## INPUT DATA
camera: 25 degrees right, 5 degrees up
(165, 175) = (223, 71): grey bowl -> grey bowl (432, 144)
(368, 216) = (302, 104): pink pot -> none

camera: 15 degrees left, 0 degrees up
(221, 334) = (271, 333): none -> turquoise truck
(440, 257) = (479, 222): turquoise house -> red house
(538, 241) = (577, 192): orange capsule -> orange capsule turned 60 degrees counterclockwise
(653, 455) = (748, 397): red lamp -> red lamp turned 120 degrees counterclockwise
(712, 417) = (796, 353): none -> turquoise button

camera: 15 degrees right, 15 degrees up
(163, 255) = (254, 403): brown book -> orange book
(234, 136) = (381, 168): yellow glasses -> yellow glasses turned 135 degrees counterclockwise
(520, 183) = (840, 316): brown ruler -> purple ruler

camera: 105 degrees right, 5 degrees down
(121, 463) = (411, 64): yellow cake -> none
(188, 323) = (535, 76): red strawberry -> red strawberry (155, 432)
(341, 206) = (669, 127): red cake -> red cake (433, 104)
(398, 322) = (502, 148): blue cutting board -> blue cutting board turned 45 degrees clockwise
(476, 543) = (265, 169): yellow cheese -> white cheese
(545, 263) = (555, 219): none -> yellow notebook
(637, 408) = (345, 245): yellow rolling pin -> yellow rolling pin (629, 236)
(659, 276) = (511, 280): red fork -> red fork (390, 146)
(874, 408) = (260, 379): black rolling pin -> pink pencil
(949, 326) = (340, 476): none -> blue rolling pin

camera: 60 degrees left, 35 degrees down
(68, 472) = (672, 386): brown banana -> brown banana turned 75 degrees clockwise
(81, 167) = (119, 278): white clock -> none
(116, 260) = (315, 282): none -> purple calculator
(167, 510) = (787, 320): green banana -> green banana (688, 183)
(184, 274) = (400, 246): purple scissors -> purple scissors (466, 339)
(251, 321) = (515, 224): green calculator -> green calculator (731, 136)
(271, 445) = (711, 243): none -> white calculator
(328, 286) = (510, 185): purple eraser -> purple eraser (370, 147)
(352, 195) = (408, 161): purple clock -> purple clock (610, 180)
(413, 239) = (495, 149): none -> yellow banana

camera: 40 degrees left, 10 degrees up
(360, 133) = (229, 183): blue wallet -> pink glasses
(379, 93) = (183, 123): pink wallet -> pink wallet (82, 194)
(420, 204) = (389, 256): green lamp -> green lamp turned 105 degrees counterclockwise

## WORK INSTRUCTIONS
Which lines in the data above hold the string "blue"? Show each one.

## EXPECTED ANSWER
(398, 322) = (502, 148): blue cutting board -> blue cutting board turned 45 degrees clockwise
(949, 326) = (340, 476): none -> blue rolling pin
(360, 133) = (229, 183): blue wallet -> pink glasses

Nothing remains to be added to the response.